Would you copy only the lines below, from the one containing "C5: 47uF (GND, SIG8) -> 47uF (-15V, GND)" through the very last one, leaving the pictures out?

----- Source records -----

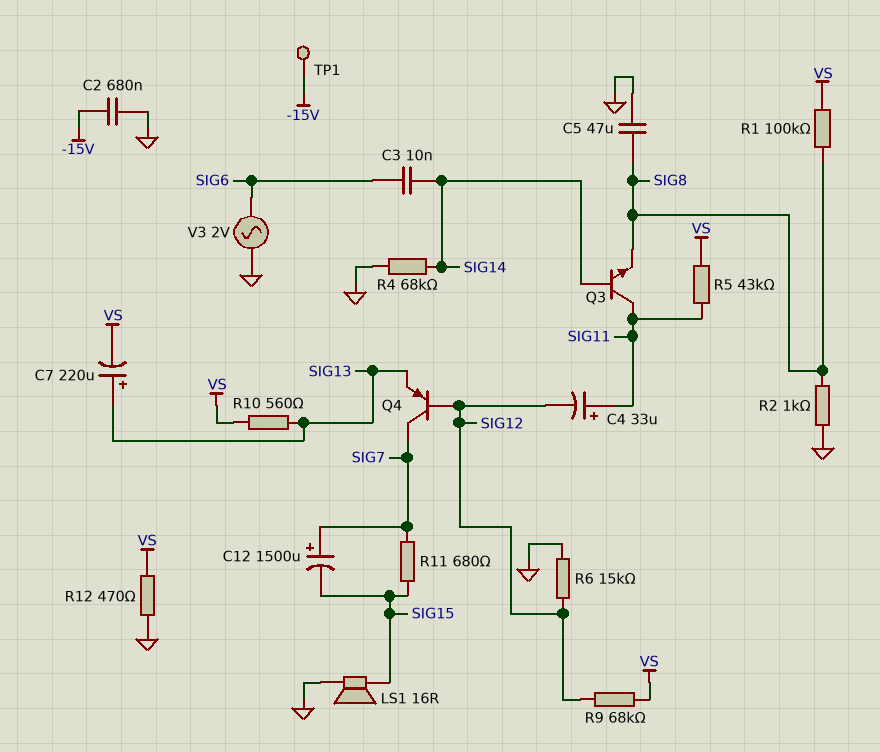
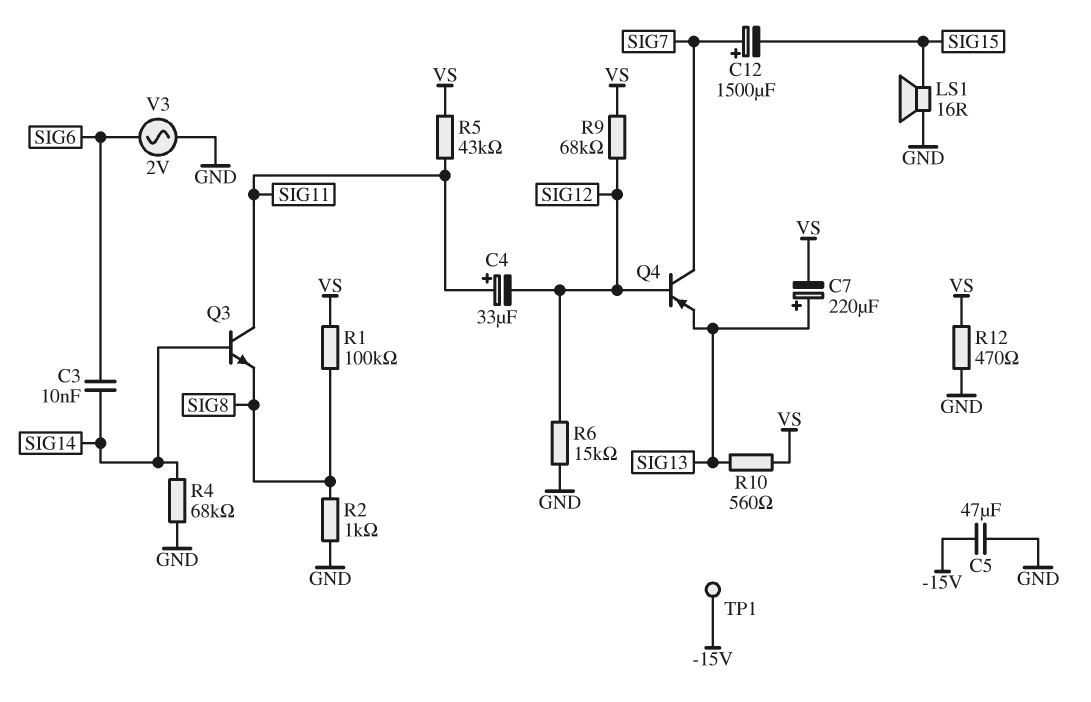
C2: 680nF (-15V, GND) -> none
C5: 47uF (GND, SIG8) -> 47uF (-15V, GND)
R11: 680 (SIG7, SIG15) -> none

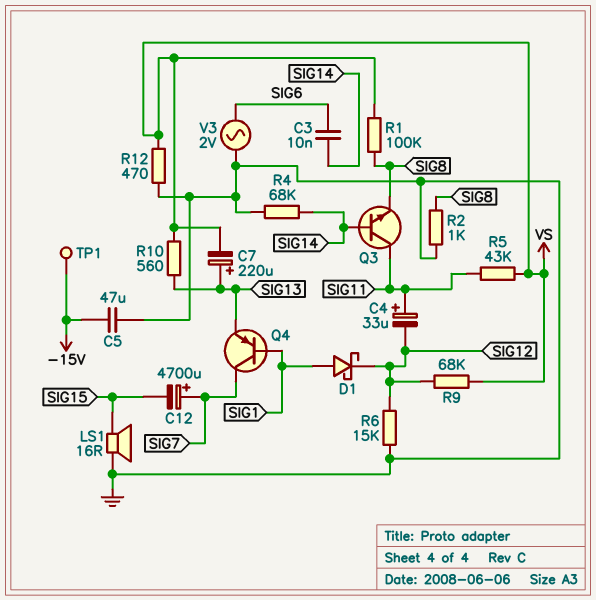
C12: 1500uF (plus SIG7, minus SIG15) -> 4700uF (plus SIG7, minus SIG15)
D1: none -> schottky (A SIG1, K SIG12)
Q4: PNP (B SIG12, C SIG7, E SIG13) -> PNP (B SIG1, C SIG7, E SIG13)

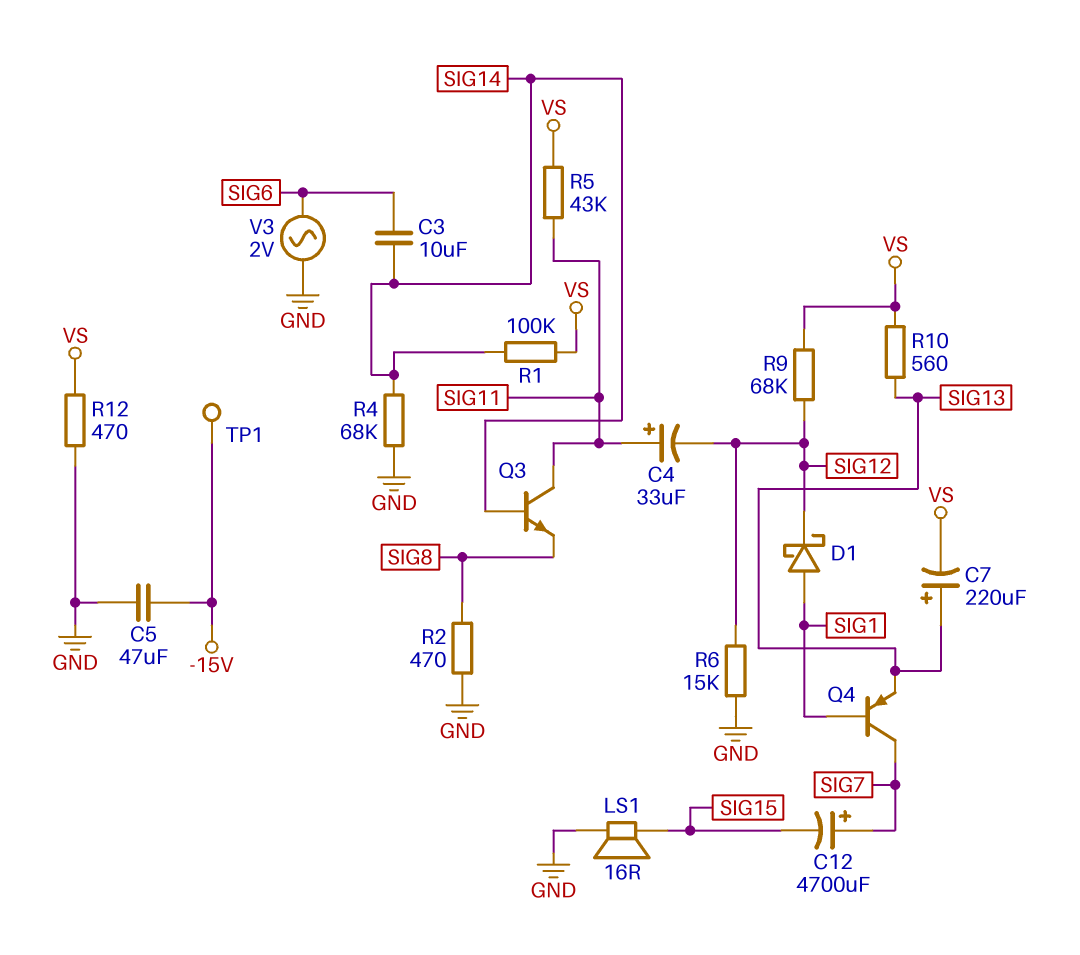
C3: 10nF (SIG6, SIG14) -> 10uF (SIG6, SIG14)
R1: 100k (SIG8, VS) -> 100k (SIG14, VS)
R2: 1k (GND, SIG8) -> 470 (GND, SIG8)

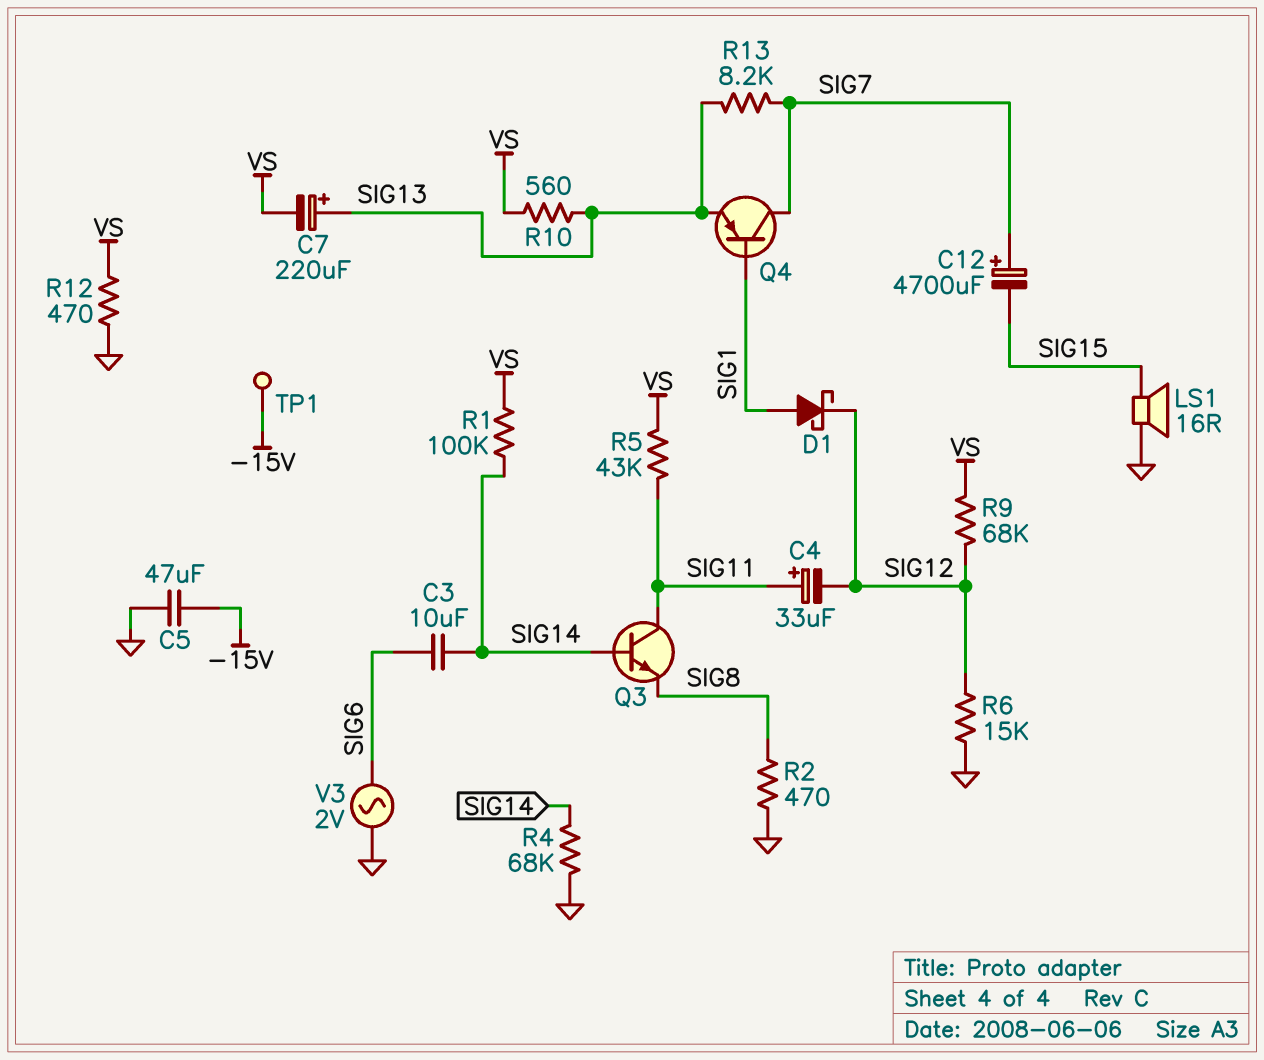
R13: none -> 8.2k (SIG7, SIG13)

-----

Result ->
C5: 47uF (GND, SIG8) -> 47uF (-15V, GND)
R11: 680 (SIG7, SIG15) -> none

C12: 1500uF (plus SIG7, minus SIG15) -> 4700uF (plus SIG7, minus SIG15)
D1: none -> schottky (A SIG1, K SIG12)
Q4: PNP (B SIG12, C SIG7, E SIG13) -> PNP (B SIG1, C SIG7, E SIG13)

C3: 10nF (SIG6, SIG14) -> 10uF (SIG6, SIG14)
R1: 100k (SIG8, VS) -> 100k (SIG14, VS)
R2: 1k (GND, SIG8) -> 470 (GND, SIG8)

R13: none -> 8.2k (SIG7, SIG13)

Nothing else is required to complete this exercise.